PROBLEM TO SOLVE: Find the line below with "[119, 341, 194, 415]" and the line with "[1063, 382, 1113, 447]". Output them and the lines between, exactly, but not the pictures.

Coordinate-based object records
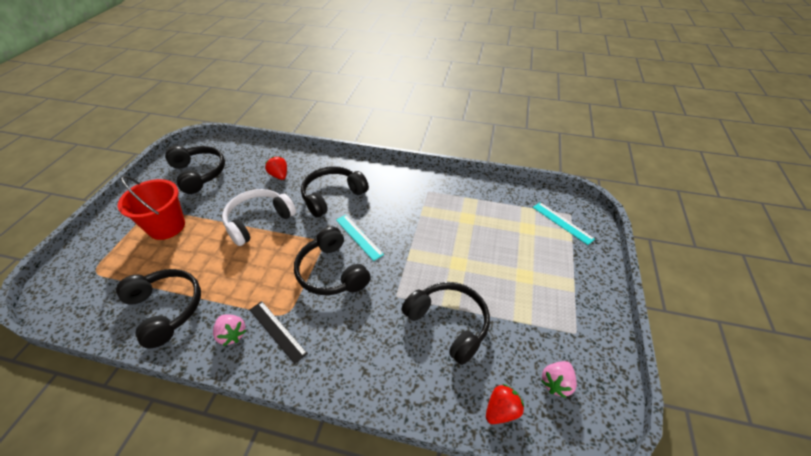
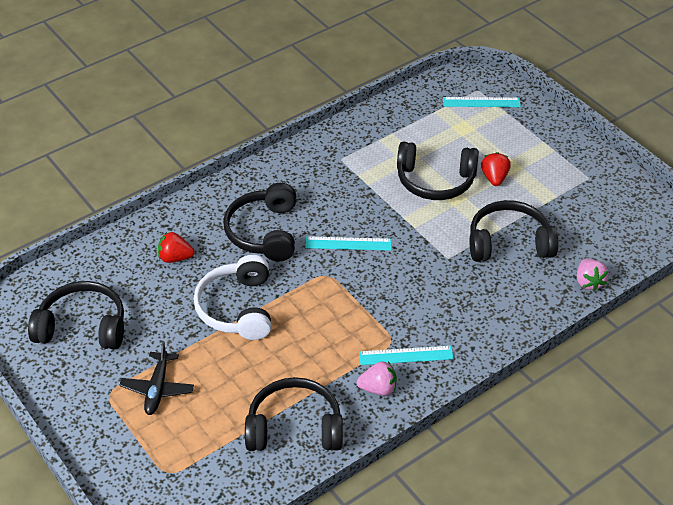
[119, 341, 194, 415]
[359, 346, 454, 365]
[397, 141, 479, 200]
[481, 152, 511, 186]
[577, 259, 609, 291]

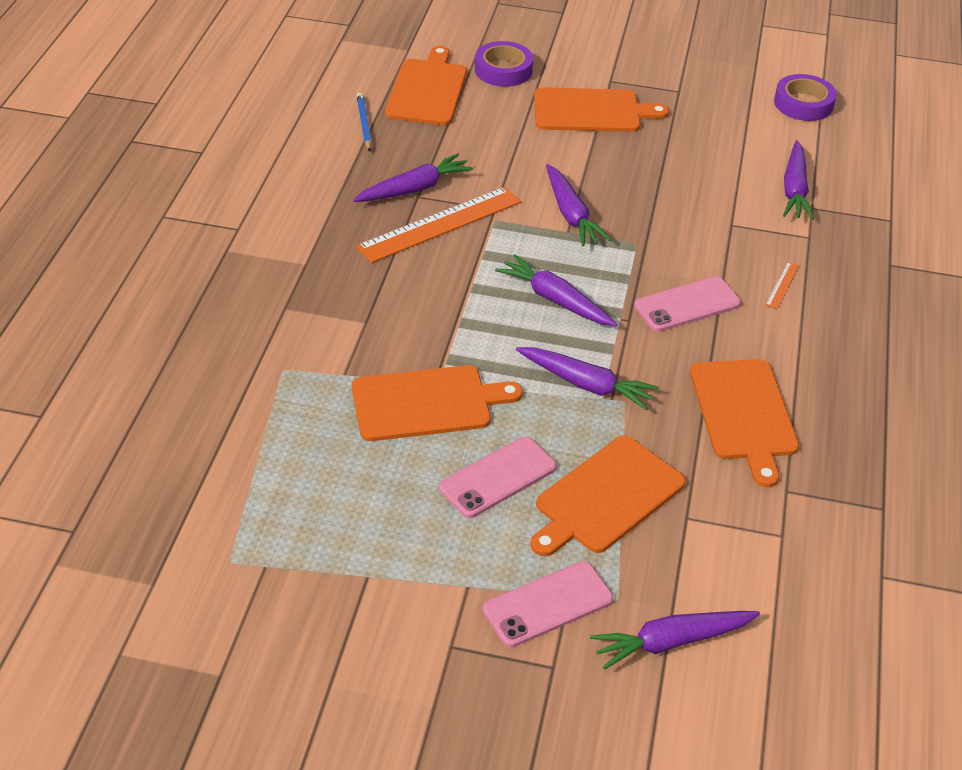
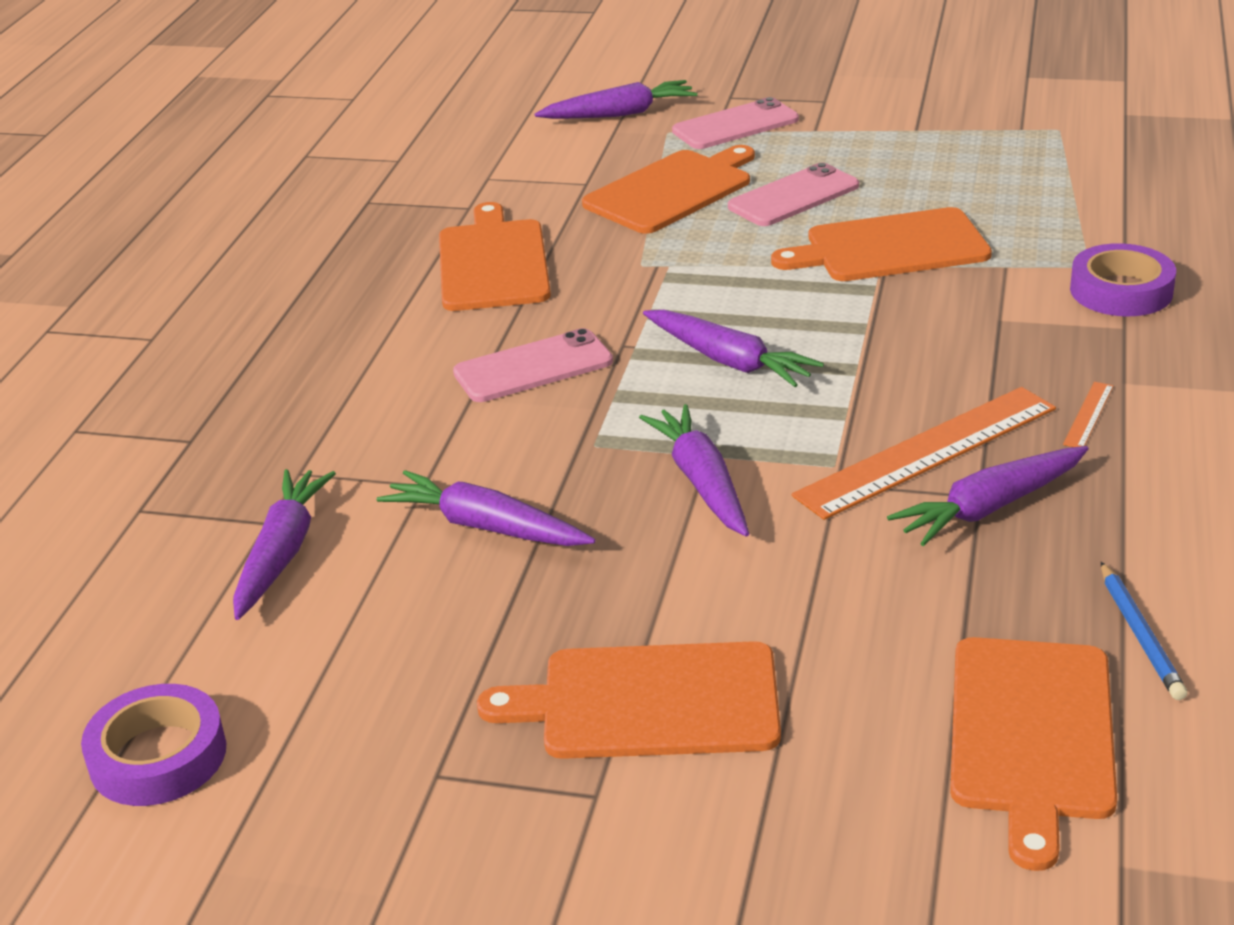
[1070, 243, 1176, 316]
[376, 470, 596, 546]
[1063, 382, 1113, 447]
...
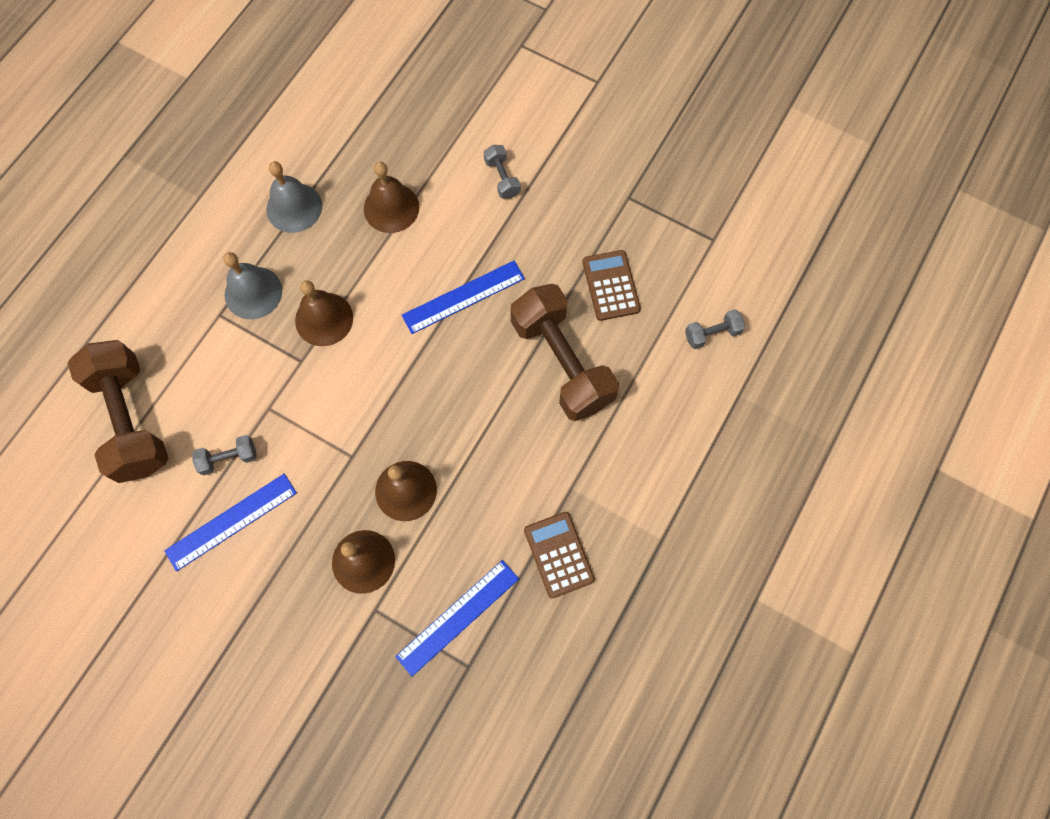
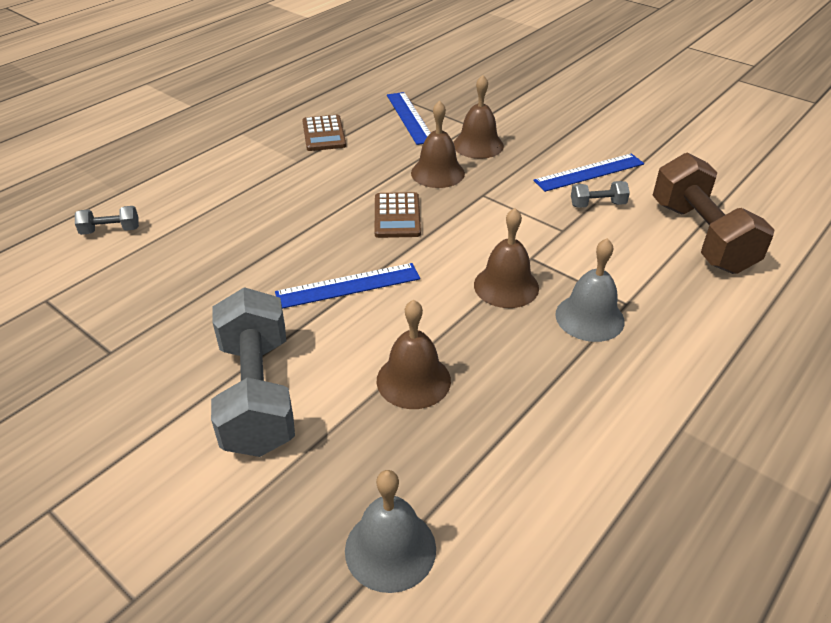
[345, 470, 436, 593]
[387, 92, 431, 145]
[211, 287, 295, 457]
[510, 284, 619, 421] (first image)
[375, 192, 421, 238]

TASK RESULT:
[119, 341, 194, 415]
[359, 346, 454, 365]
[397, 141, 479, 200]
[481, 152, 511, 186]
[577, 259, 609, 291]

[1070, 243, 1176, 316]
[376, 470, 596, 546]
[1063, 382, 1113, 447]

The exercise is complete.